Object state change records:
────
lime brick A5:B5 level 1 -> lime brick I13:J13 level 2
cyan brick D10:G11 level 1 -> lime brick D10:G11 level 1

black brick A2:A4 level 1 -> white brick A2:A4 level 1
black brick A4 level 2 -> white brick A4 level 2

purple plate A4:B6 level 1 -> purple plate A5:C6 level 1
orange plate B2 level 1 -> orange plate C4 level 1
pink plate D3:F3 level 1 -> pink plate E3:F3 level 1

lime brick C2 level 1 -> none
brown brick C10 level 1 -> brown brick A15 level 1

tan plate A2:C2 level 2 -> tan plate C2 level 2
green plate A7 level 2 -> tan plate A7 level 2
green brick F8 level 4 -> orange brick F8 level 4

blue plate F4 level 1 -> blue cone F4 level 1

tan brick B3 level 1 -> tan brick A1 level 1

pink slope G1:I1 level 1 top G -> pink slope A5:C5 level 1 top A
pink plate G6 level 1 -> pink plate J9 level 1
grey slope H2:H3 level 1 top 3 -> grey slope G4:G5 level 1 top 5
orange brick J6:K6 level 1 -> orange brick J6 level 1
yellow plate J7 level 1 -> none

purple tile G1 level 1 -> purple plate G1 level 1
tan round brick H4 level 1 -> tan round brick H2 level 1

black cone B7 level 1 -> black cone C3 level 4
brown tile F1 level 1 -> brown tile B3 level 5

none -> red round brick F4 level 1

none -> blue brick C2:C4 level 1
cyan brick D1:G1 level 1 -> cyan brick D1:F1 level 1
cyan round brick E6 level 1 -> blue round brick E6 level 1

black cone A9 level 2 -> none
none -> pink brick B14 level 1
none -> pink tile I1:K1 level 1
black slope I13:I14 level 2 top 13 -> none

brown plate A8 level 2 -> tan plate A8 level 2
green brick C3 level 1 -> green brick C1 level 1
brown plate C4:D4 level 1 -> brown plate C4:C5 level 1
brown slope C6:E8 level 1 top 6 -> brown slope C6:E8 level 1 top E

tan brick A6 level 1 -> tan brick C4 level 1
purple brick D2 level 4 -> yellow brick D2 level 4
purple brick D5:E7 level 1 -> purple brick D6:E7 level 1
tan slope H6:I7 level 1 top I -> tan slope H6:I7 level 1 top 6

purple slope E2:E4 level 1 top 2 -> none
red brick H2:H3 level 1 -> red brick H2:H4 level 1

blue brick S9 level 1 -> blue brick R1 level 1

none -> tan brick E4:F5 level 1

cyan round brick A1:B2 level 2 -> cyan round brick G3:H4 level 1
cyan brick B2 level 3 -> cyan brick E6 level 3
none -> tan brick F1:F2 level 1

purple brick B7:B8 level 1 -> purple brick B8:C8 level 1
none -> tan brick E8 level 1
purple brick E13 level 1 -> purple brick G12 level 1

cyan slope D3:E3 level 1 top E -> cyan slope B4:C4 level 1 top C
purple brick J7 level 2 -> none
────
The span to give again runs from the line with "cyan brick D1:G1" through the last line of the records above; reproduce it exactly and nothing more.

Answer to the exercise »
cyan brick D1:G1 level 1 -> cyan brick D1:F1 level 1
cyan round brick E6 level 1 -> blue round brick E6 level 1

black cone A9 level 2 -> none
none -> pink brick B14 level 1
none -> pink tile I1:K1 level 1
black slope I13:I14 level 2 top 13 -> none

brown plate A8 level 2 -> tan plate A8 level 2
green brick C3 level 1 -> green brick C1 level 1
brown plate C4:D4 level 1 -> brown plate C4:C5 level 1
brown slope C6:E8 level 1 top 6 -> brown slope C6:E8 level 1 top E

tan brick A6 level 1 -> tan brick C4 level 1
purple brick D2 level 4 -> yellow brick D2 level 4
purple brick D5:E7 level 1 -> purple brick D6:E7 level 1
tan slope H6:I7 level 1 top I -> tan slope H6:I7 level 1 top 6

purple slope E2:E4 level 1 top 2 -> none
red brick H2:H3 level 1 -> red brick H2:H4 level 1

blue brick S9 level 1 -> blue brick R1 level 1

none -> tan brick E4:F5 level 1

cyan round brick A1:B2 level 2 -> cyan round brick G3:H4 level 1
cyan brick B2 level 3 -> cyan brick E6 level 3
none -> tan brick F1:F2 level 1

purple brick B7:B8 level 1 -> purple brick B8:C8 level 1
none -> tan brick E8 level 1
purple brick E13 level 1 -> purple brick G12 level 1

cyan slope D3:E3 level 1 top E -> cyan slope B4:C4 level 1 top C
purple brick J7 level 2 -> none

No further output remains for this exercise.